**EXERCISE GOAL:** In the entries that follow, the line with "pos1: [584, 202]" opens the range and the line with "before: bączek/niebieski" closes it; repeat that range exactly, both lines included.

**INFORMATION GIVEN:**
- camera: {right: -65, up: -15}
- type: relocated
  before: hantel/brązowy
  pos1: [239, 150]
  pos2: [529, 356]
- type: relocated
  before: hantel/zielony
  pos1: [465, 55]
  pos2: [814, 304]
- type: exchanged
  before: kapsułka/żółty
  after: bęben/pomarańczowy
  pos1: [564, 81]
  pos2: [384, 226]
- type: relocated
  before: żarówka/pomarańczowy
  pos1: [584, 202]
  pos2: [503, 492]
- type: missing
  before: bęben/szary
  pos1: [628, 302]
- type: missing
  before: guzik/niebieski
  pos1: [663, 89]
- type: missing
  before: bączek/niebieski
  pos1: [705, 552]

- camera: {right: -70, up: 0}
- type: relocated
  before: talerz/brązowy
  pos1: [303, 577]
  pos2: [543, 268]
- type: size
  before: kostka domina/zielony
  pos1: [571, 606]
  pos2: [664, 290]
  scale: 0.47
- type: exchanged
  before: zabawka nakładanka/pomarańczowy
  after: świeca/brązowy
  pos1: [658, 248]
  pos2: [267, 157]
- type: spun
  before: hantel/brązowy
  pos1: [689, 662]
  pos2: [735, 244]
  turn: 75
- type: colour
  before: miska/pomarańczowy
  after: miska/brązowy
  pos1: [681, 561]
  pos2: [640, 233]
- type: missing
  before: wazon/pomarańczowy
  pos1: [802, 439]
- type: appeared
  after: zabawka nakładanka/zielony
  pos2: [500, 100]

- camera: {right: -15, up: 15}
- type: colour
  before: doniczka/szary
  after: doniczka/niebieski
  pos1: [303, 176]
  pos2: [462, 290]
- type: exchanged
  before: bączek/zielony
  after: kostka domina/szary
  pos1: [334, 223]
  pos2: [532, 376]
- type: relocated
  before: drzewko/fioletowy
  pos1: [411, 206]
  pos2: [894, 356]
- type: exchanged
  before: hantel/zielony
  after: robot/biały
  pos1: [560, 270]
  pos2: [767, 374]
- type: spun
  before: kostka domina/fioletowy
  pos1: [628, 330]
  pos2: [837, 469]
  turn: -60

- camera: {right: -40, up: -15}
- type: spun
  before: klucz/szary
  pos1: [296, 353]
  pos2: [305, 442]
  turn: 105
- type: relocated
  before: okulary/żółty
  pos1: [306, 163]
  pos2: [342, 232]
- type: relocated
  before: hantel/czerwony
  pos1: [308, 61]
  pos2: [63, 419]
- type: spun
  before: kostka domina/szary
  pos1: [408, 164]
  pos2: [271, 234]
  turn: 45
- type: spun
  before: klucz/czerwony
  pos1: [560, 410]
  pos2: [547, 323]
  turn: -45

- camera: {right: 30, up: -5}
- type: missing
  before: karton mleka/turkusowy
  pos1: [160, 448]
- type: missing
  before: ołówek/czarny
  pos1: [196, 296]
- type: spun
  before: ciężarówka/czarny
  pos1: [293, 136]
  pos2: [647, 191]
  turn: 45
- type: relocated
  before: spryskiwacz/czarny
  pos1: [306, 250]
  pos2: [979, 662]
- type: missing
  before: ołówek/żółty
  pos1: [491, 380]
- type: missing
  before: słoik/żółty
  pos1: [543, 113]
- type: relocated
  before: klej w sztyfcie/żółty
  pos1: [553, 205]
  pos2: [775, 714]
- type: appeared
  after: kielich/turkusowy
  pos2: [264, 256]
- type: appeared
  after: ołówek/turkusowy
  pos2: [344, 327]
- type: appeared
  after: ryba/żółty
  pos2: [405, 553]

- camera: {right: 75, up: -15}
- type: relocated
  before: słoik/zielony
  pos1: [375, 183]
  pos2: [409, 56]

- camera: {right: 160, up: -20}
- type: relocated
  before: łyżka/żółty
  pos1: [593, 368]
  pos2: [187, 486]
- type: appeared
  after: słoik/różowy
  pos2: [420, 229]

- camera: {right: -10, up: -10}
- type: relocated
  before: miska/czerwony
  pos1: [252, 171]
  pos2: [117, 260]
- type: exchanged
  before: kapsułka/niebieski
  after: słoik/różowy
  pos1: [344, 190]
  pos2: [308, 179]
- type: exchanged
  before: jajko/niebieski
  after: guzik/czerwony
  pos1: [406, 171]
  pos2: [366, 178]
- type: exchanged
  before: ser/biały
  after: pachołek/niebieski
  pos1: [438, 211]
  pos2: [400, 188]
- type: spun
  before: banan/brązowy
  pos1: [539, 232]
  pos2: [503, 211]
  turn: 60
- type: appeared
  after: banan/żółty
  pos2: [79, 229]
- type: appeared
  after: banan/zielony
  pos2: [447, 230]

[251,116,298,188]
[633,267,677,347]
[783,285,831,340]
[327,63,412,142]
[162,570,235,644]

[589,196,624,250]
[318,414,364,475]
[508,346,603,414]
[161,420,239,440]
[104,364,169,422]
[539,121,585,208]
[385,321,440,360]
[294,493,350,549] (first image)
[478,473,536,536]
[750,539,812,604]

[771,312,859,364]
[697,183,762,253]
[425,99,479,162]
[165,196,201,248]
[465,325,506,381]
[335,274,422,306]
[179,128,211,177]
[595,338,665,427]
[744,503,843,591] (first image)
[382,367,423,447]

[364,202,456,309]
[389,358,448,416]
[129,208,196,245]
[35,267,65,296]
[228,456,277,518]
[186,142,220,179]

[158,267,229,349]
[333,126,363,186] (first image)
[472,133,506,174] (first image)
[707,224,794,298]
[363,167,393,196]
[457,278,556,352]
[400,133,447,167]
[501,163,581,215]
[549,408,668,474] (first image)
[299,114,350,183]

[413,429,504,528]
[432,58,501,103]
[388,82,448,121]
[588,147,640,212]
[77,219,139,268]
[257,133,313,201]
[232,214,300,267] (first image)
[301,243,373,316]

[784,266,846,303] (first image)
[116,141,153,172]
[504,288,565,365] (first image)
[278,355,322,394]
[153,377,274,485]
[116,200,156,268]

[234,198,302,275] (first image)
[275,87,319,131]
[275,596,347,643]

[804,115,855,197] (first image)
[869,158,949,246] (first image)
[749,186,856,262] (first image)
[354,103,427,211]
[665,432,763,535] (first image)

**SOLVED PROBLEM:**
  pos1: [584, 202]
  pos2: [503, 492]
- type: missing
  before: bęben/szary
  pos1: [628, 302]
- type: missing
  before: guzik/niebieski
  pos1: [663, 89]
- type: missing
  before: bączek/niebieski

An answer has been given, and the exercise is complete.